**ABOUT THIS EXERCISE**: Print exactly the lines from the one that contains "RFID3 pin MOSI: none -> GP19" through the final line of the entries below, both included, and nothing else; omit the pictures.

**INPUT**:
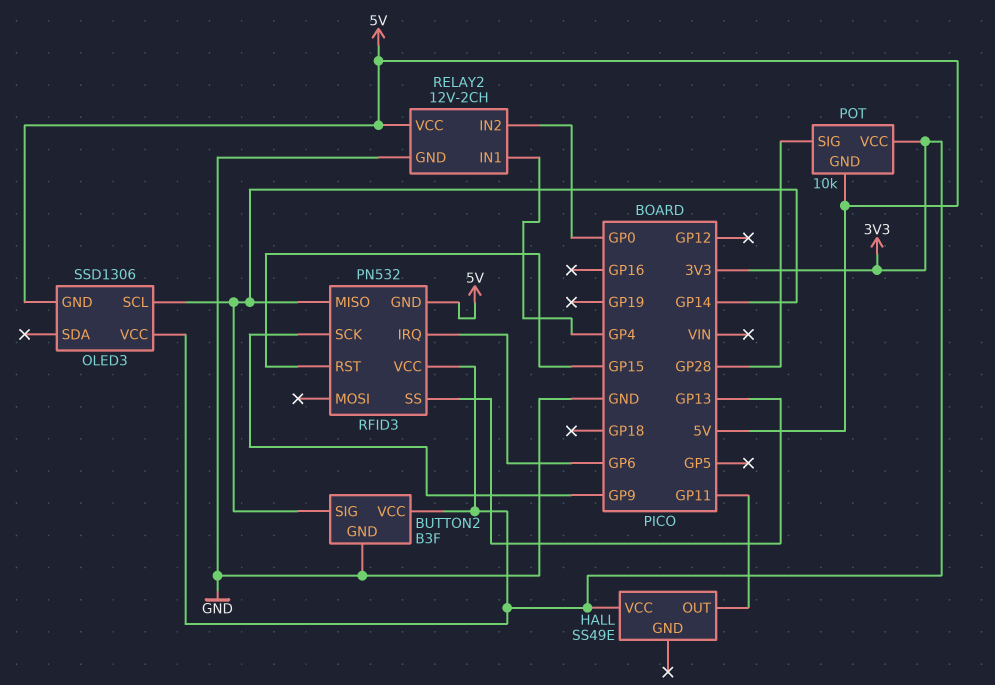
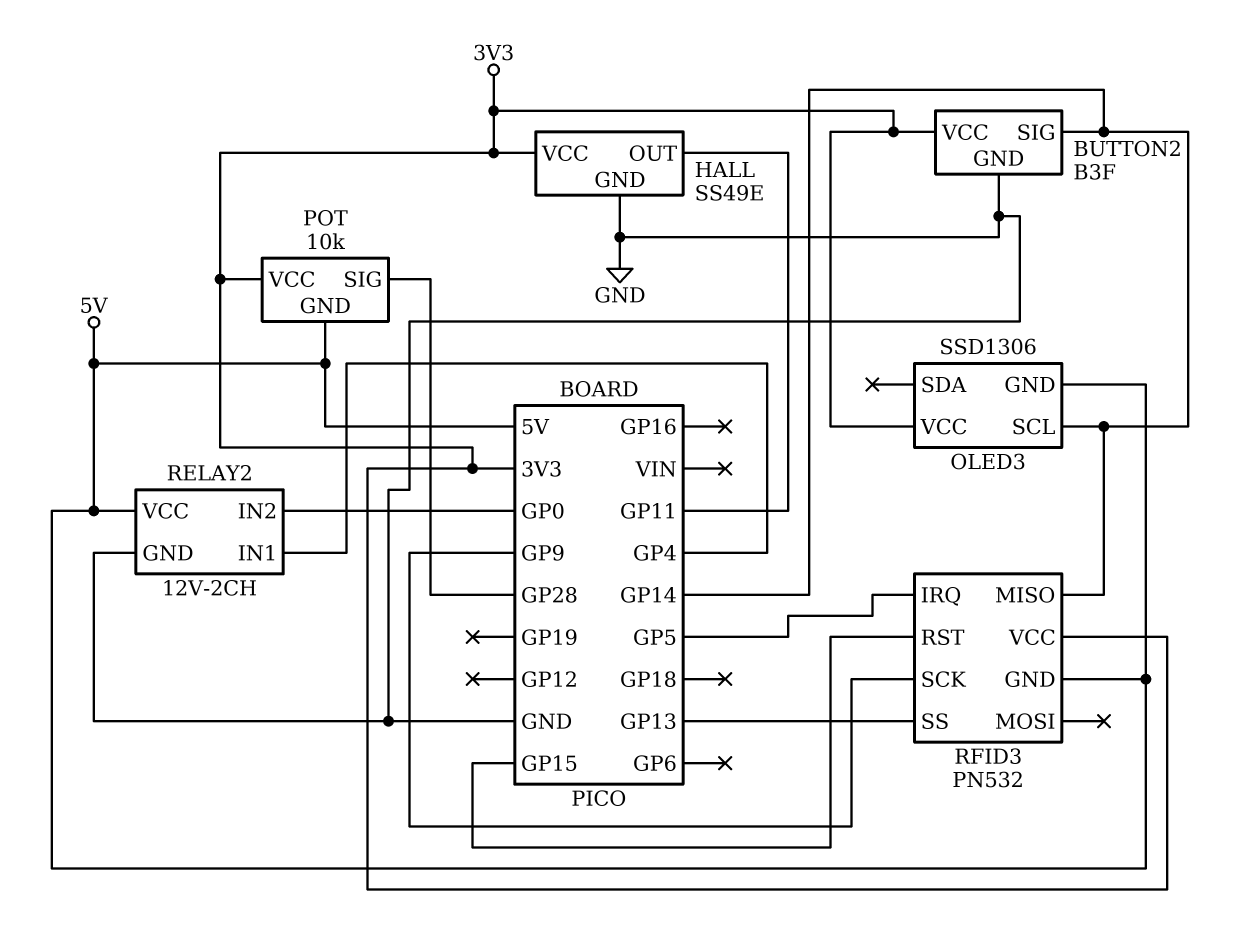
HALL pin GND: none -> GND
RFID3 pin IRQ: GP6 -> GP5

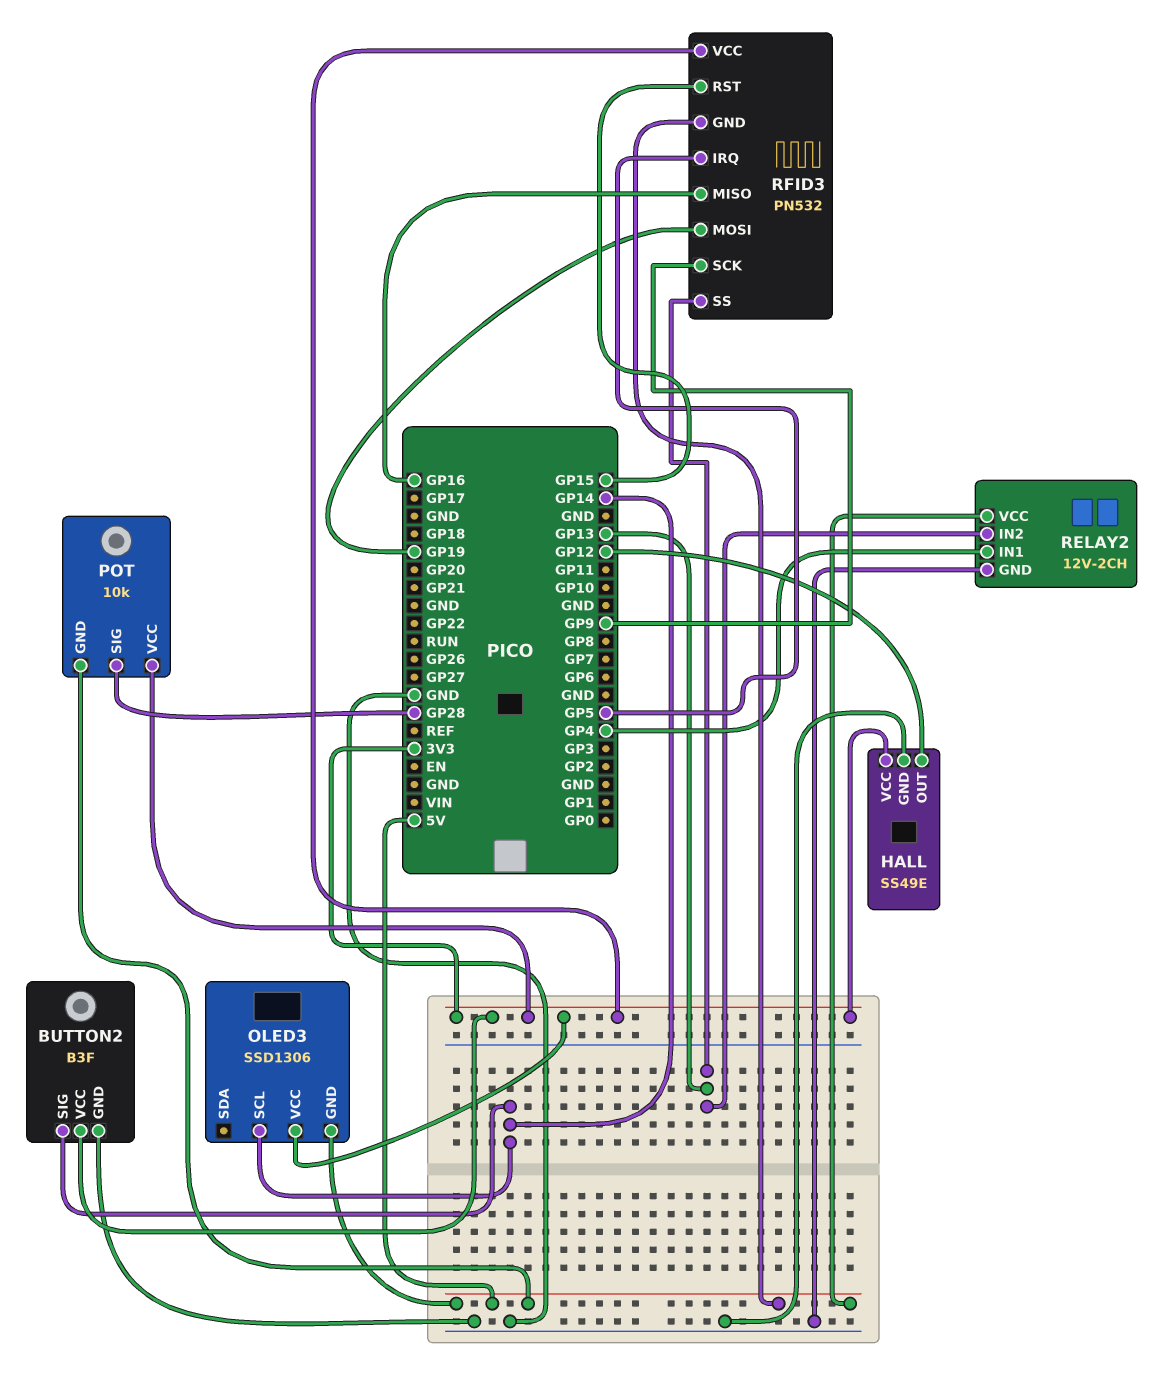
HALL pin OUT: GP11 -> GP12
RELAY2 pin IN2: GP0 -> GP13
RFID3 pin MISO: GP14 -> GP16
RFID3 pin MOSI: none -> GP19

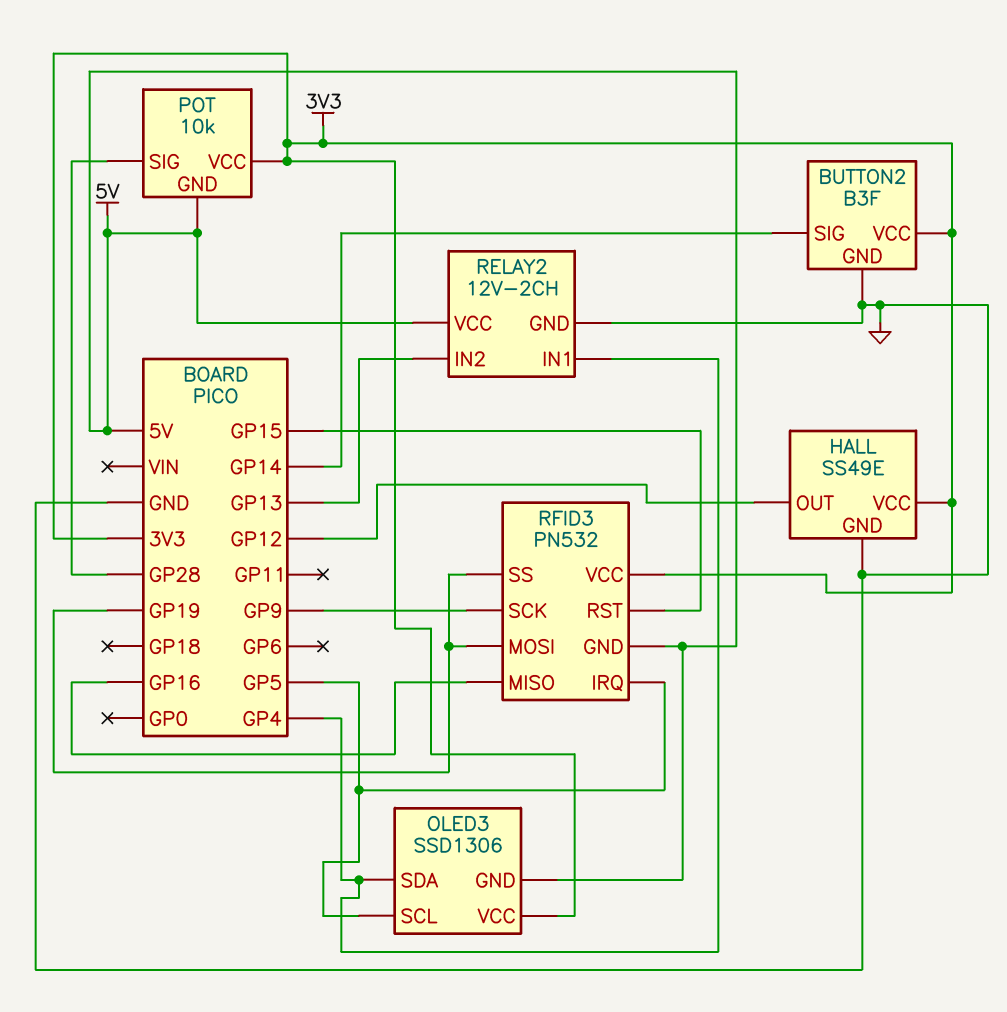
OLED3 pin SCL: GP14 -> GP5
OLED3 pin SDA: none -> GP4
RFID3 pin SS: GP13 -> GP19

**REPLY**:
RFID3 pin MOSI: none -> GP19

OLED3 pin SCL: GP14 -> GP5
OLED3 pin SDA: none -> GP4
RFID3 pin SS: GP13 -> GP19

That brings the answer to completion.